Your reply should be the whole listing, copied exactly, with the pictures left out.

◆ **DATASET EXCERPT**
········
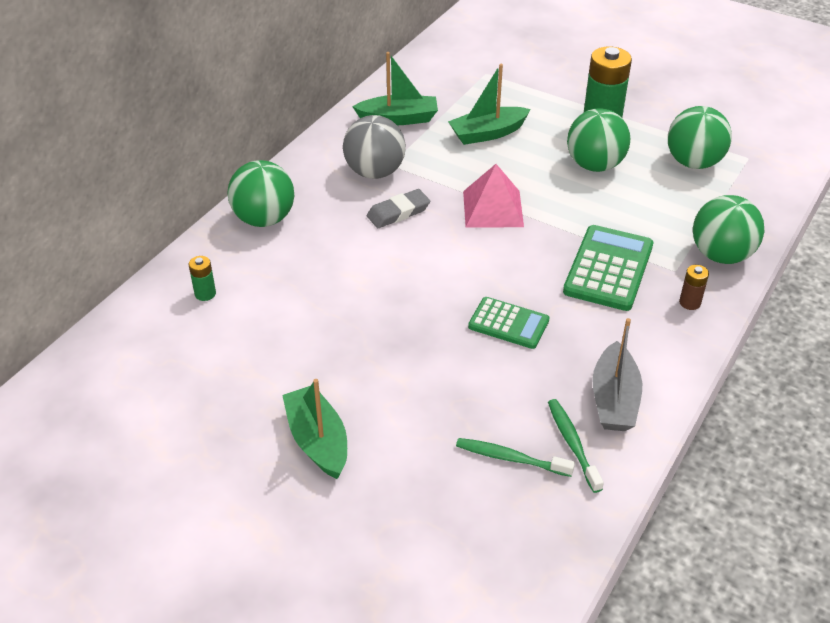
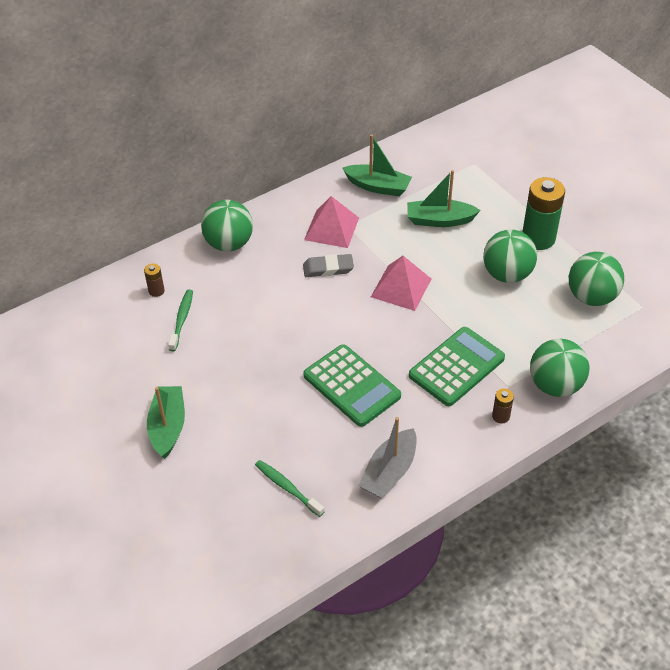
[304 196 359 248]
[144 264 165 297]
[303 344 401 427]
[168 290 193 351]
········
◆ **OUTPUT**
[304 196 359 248]
[144 264 165 297]
[303 344 401 427]
[168 290 193 351]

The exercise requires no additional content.